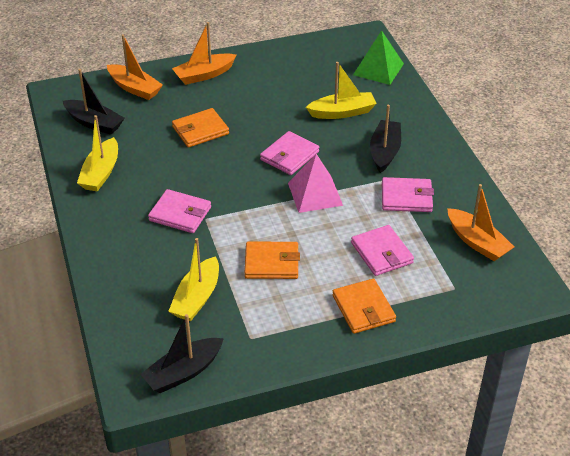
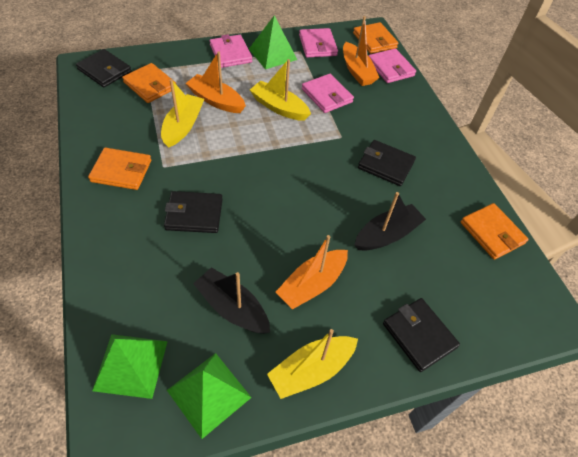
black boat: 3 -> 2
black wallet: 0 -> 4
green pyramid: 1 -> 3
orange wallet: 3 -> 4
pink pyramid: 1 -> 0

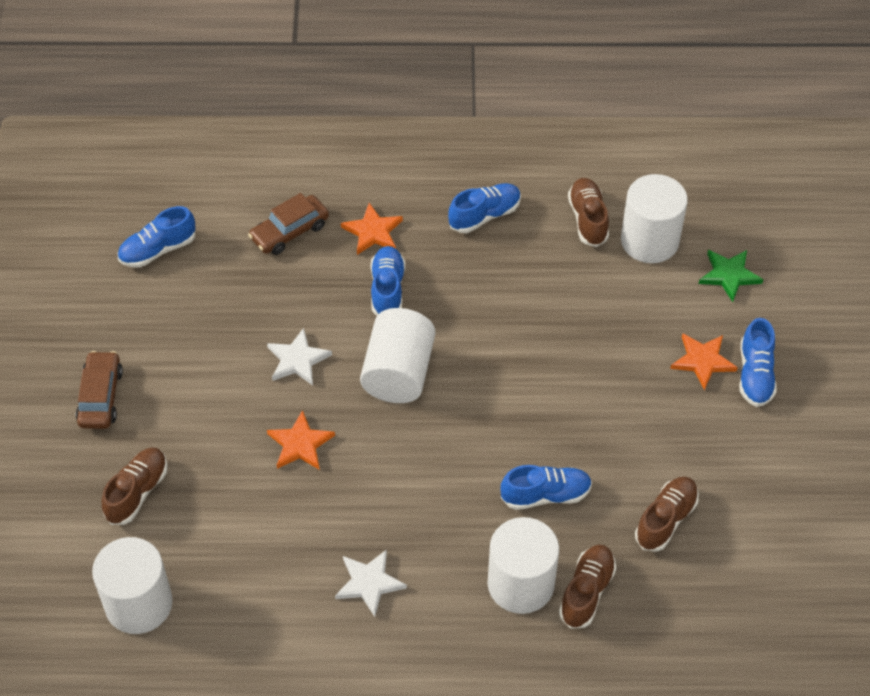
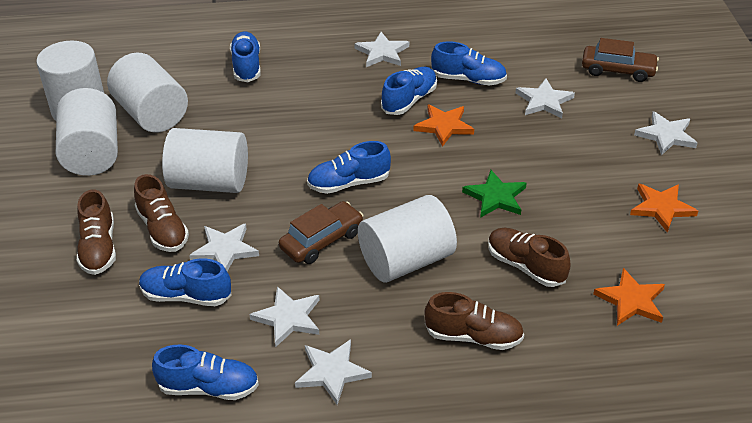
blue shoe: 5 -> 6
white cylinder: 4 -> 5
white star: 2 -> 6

----------

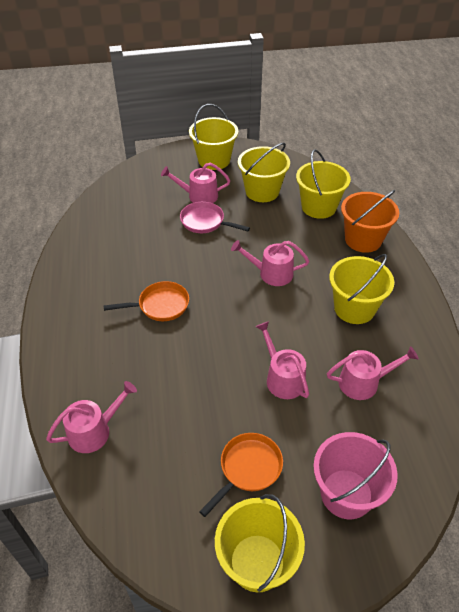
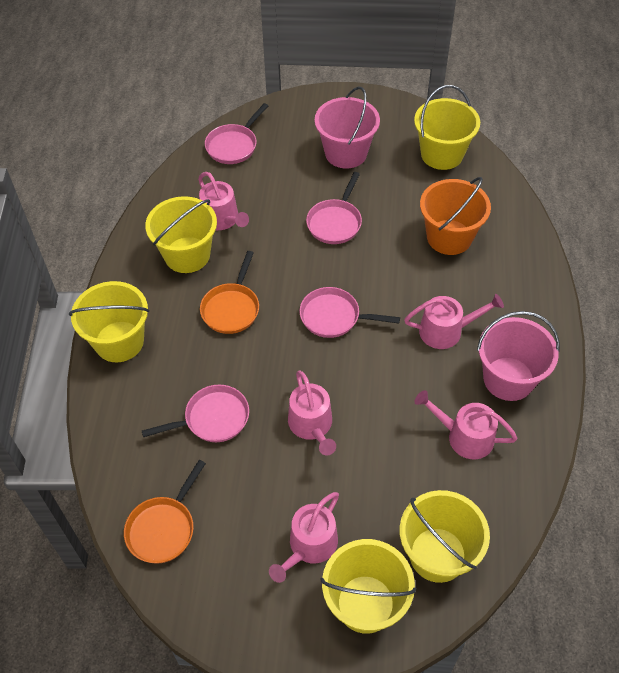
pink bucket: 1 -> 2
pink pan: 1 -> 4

----------

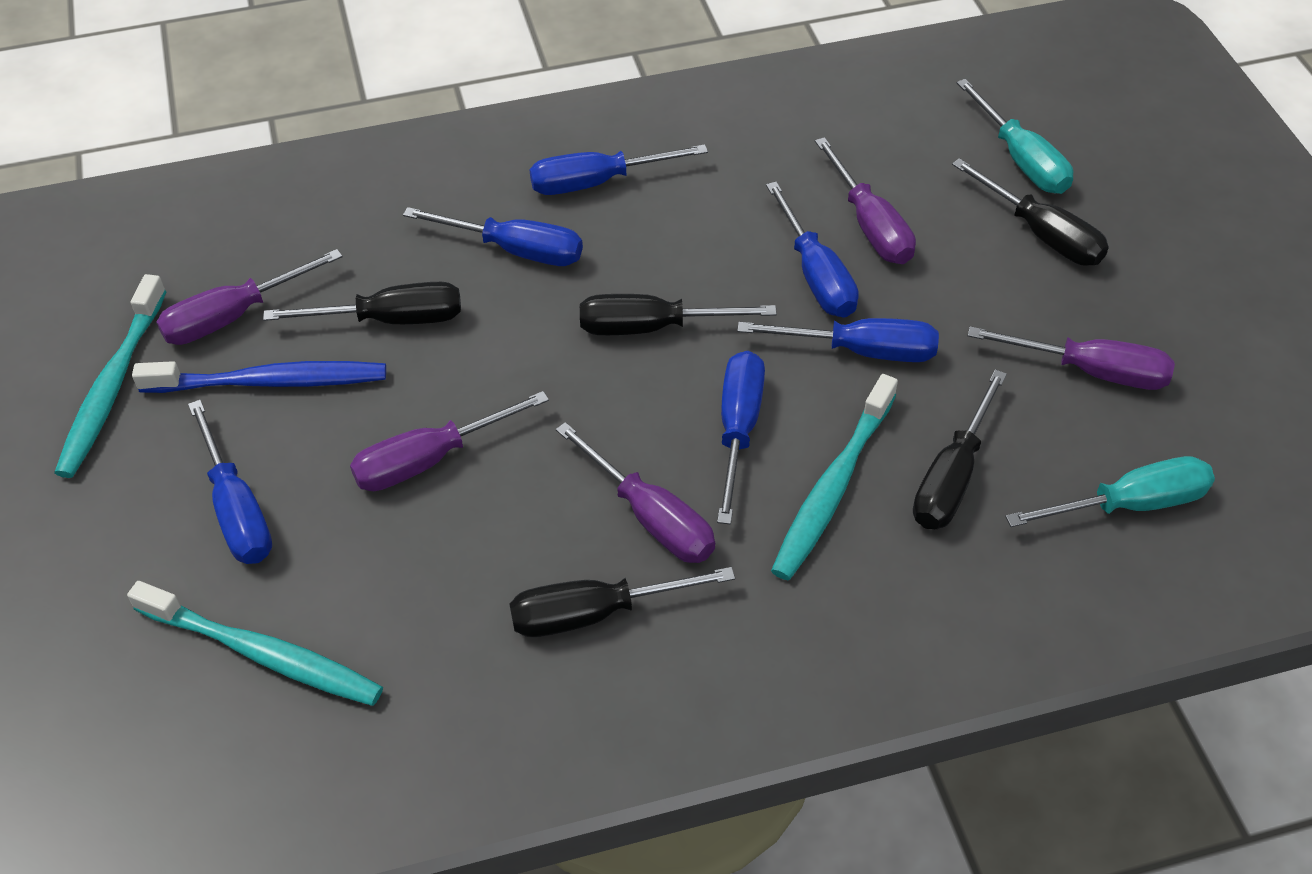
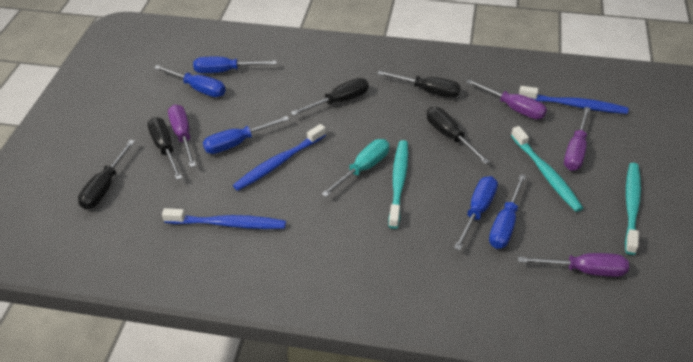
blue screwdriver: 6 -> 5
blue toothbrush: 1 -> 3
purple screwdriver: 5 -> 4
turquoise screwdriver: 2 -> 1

----------

TASK REQUIREMENTS
Extract the part of the records that opens with the line containing "black boat: 3 -> 2" and closes with the line containing "white star: 2 -> 6". Take only those lines, exactly, and no pictures.

EXERCISE OUTPUT
black boat: 3 -> 2
black wallet: 0 -> 4
green pyramid: 1 -> 3
orange wallet: 3 -> 4
pink pyramid: 1 -> 0

blue shoe: 5 -> 6
white cylinder: 4 -> 5
white star: 2 -> 6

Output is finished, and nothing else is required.